WHAT NEEDS TO BE DONE: Nothing outside the lines below from the one containing "purple semicircle: (120, 59)" through the one containing "red cross: (19, 14) -> (25, 43), turned -32" is to be printed; print those exactly, ends included, and drop the pictures.

RECORDS FOR PROCESSING:
===============
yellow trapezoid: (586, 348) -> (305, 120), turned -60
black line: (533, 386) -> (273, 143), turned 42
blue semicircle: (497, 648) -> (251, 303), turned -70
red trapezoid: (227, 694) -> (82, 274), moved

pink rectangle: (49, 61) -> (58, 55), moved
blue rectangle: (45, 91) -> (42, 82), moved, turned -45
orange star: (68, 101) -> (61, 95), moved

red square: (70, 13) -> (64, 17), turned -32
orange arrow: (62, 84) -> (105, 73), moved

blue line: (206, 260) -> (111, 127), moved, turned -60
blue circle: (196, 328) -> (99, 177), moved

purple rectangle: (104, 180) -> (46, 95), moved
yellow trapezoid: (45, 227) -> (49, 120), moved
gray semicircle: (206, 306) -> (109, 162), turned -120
===============
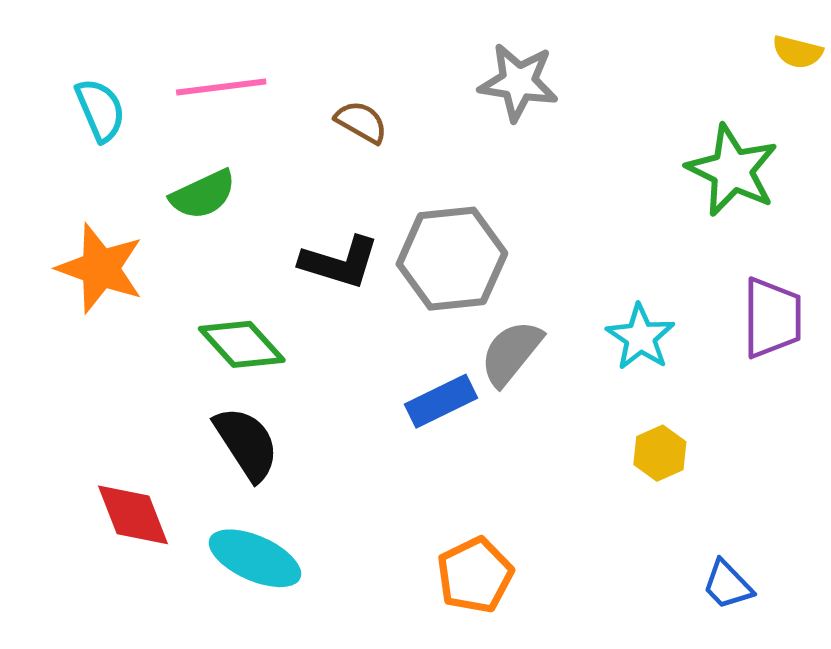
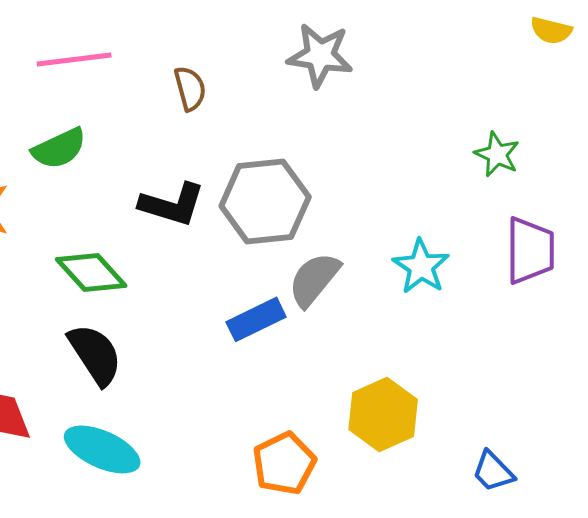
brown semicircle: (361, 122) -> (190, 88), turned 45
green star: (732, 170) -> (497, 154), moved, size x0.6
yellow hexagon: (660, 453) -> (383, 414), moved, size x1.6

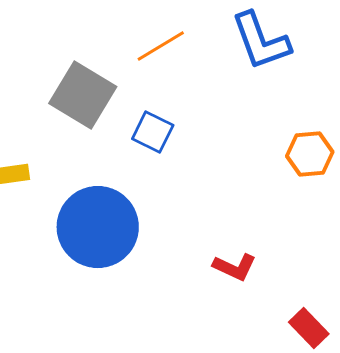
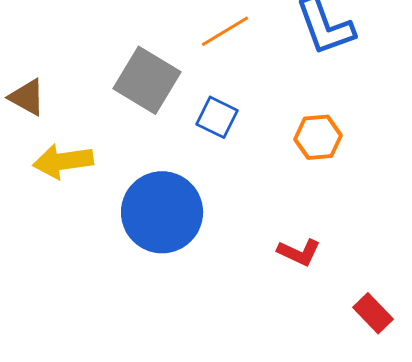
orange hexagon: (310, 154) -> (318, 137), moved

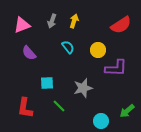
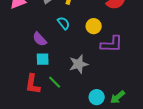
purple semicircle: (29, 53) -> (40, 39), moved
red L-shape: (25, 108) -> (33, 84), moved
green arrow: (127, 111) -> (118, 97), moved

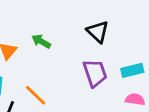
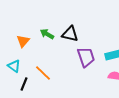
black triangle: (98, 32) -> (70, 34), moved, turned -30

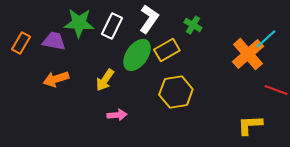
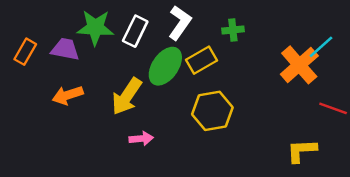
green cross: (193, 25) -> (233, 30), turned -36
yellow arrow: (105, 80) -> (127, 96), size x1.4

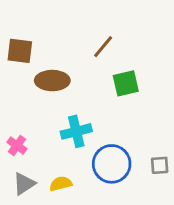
===============
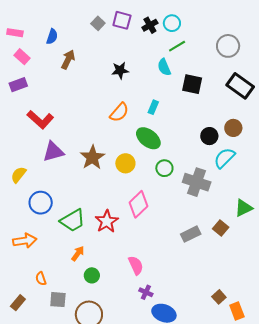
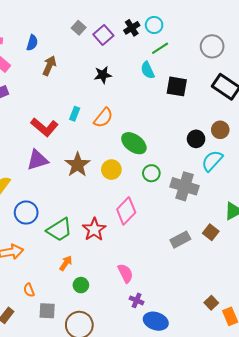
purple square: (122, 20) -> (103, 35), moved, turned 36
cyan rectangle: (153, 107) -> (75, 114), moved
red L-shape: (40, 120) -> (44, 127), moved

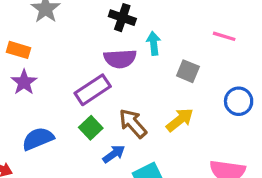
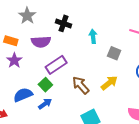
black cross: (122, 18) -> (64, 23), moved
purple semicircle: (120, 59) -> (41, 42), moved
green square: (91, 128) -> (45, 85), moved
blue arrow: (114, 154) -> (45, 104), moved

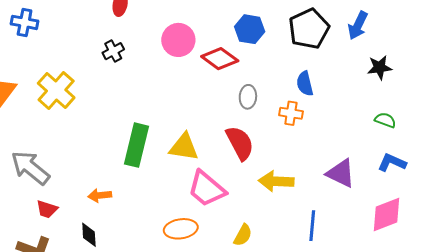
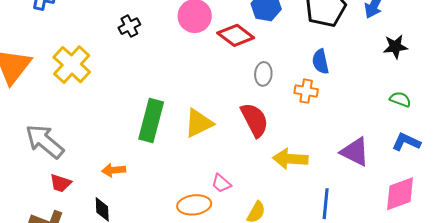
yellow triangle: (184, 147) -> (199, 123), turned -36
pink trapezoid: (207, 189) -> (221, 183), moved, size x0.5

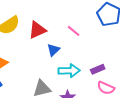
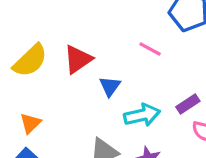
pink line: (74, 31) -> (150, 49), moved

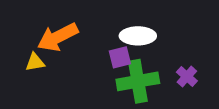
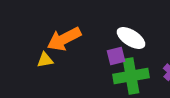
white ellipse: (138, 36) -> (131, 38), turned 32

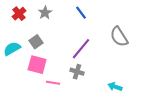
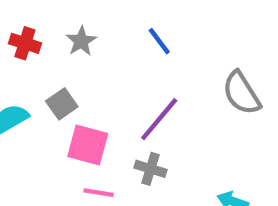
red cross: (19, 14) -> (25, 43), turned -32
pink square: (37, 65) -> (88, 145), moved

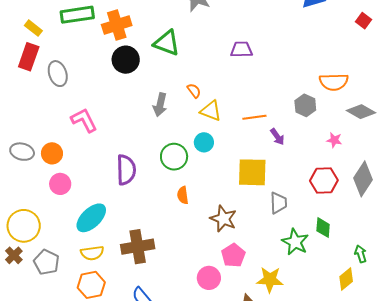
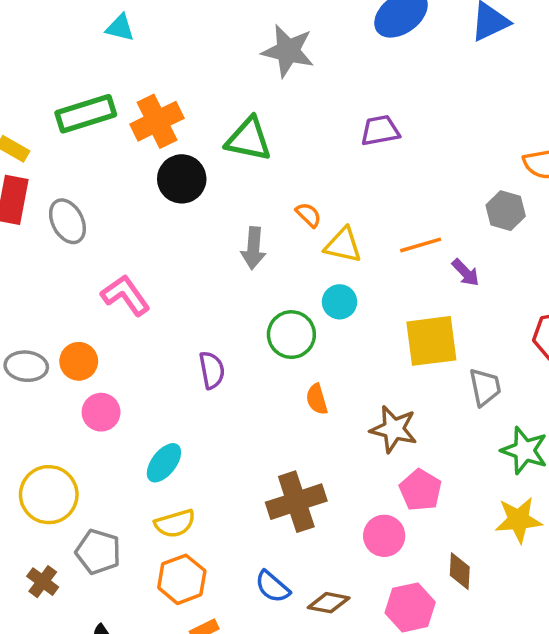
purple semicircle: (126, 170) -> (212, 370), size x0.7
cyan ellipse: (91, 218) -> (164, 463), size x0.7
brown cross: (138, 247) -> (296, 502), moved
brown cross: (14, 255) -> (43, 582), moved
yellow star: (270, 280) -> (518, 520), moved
===============
TASK RESULT:
purple semicircle: (120, 59) -> (41, 42), moved
green square: (91, 128) -> (45, 85), moved
blue arrow: (114, 154) -> (45, 104), moved

yellow triangle: (184, 147) -> (199, 123), turned -36
pink trapezoid: (207, 189) -> (221, 183), moved, size x0.5

pink line: (74, 31) -> (150, 49), moved

white ellipse: (138, 36) -> (131, 38), turned 32

red cross: (19, 14) -> (25, 43), turned -32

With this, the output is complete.